#### The problem:
After locating the line with "(370, 395) = (533, 390): none -> brown bowl" in the entries below, set down exactly that line and each one after it to the end, skipping pictures.
*** Source material
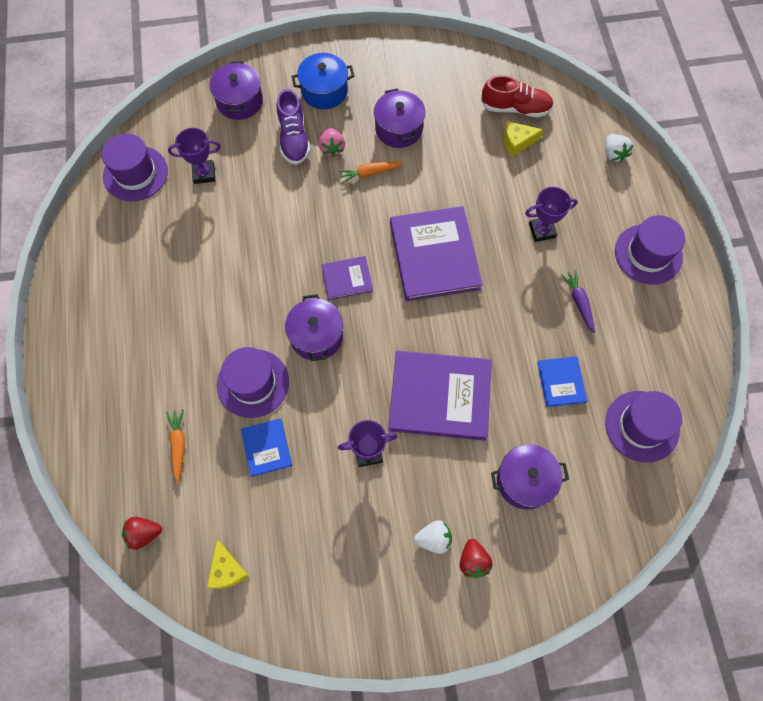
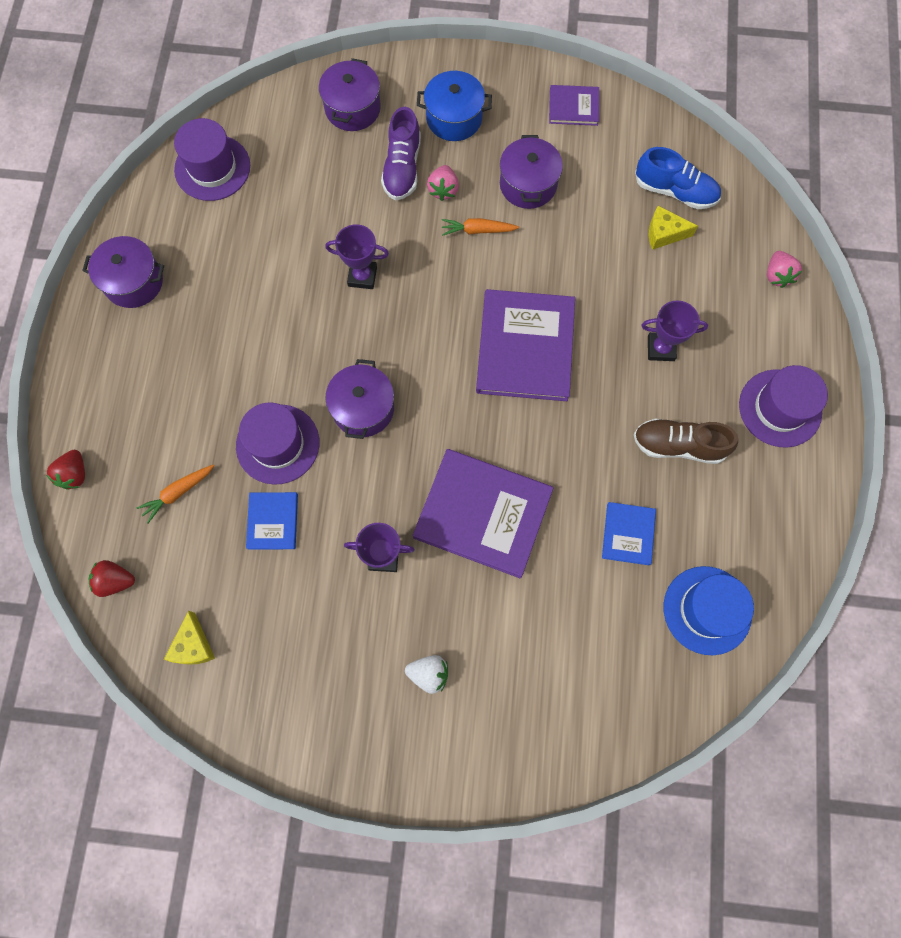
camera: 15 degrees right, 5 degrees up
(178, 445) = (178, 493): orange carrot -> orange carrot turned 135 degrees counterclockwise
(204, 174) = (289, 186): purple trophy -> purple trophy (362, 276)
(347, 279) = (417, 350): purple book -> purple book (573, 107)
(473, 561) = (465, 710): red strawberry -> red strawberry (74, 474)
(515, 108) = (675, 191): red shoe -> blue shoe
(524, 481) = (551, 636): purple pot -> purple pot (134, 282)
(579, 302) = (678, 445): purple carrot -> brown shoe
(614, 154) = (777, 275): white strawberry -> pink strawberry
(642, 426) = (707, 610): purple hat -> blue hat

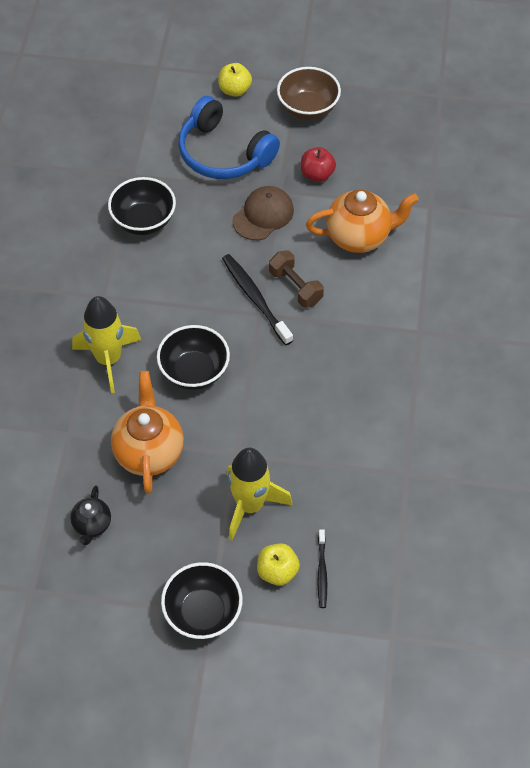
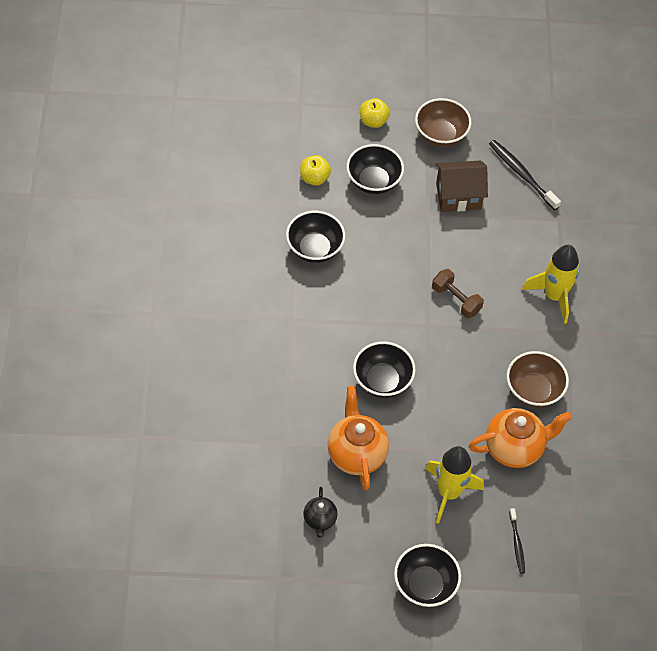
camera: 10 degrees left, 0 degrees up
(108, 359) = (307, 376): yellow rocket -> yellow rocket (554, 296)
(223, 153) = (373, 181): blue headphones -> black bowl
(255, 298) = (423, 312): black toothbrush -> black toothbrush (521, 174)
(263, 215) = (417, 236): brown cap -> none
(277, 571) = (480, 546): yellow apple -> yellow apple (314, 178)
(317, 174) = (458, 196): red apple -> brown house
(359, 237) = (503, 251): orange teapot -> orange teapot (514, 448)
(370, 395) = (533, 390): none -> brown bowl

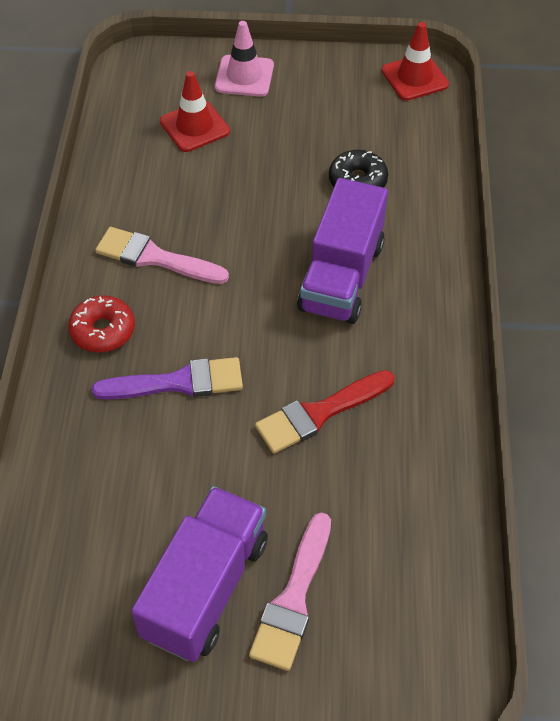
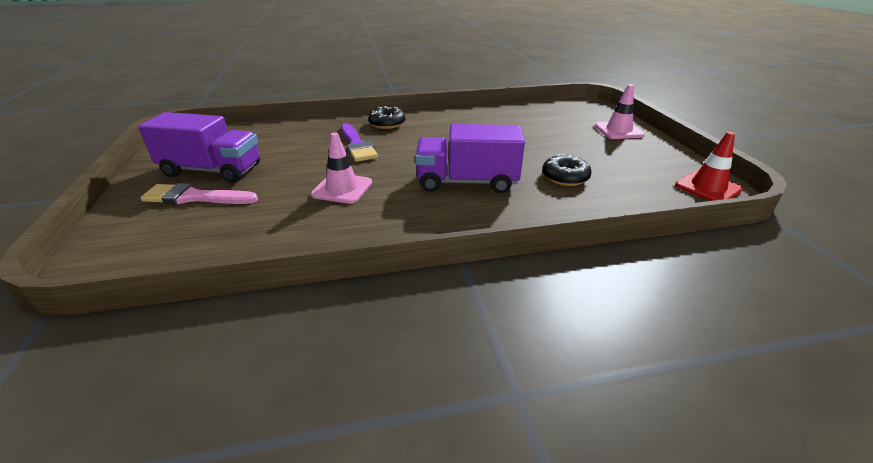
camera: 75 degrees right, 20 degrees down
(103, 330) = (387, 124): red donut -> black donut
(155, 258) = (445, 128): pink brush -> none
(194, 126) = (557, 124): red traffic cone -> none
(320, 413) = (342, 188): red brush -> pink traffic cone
******
#### Response to the task:
(370, 395) = (533, 390): none -> brown bowl

camera: 75 degrees right, 20 degrees down
(103, 330) = (387, 124): red donut -> black donut
(155, 258) = (445, 128): pink brush -> none
(194, 126) = (557, 124): red traffic cone -> none
(320, 413) = (342, 188): red brush -> pink traffic cone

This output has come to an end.